● Assignment
The listing below must be repeated word for word, without its pictures.

● Supplied data
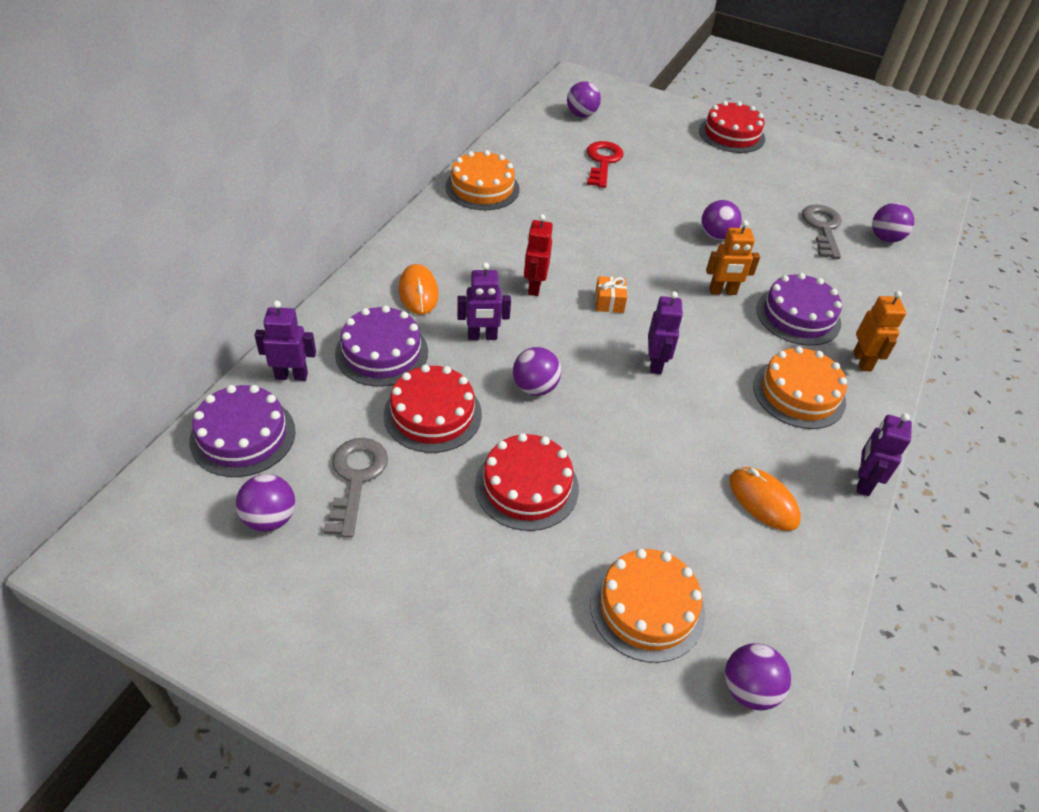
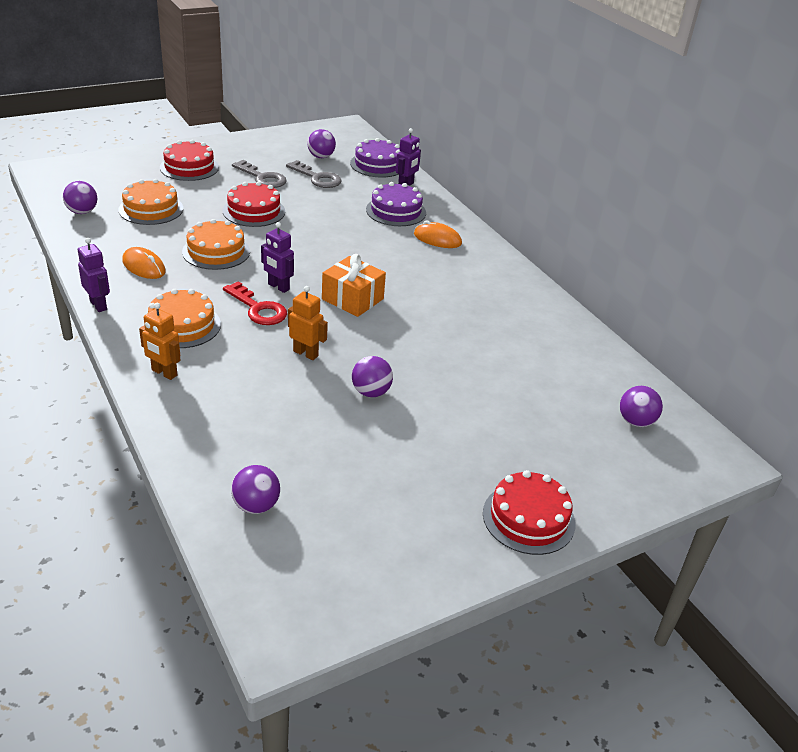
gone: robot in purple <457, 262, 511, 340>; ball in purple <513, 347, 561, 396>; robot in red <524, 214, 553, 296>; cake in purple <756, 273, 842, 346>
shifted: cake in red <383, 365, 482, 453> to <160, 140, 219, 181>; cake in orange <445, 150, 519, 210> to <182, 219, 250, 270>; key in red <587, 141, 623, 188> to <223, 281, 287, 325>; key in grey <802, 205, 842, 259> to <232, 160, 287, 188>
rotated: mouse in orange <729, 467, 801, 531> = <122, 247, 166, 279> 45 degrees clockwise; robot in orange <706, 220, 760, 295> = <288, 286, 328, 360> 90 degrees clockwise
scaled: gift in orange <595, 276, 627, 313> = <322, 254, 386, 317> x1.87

● Answer to this problem
gone: robot in purple <457, 262, 511, 340>; ball in purple <513, 347, 561, 396>; robot in red <524, 214, 553, 296>; cake in purple <756, 273, 842, 346>
shifted: cake in red <383, 365, 482, 453> to <160, 140, 219, 181>; cake in orange <445, 150, 519, 210> to <182, 219, 250, 270>; key in red <587, 141, 623, 188> to <223, 281, 287, 325>; key in grey <802, 205, 842, 259> to <232, 160, 287, 188>
rotated: mouse in orange <729, 467, 801, 531> = <122, 247, 166, 279> 45 degrees clockwise; robot in orange <706, 220, 760, 295> = <288, 286, 328, 360> 90 degrees clockwise
scaled: gift in orange <595, 276, 627, 313> = <322, 254, 386, 317> x1.87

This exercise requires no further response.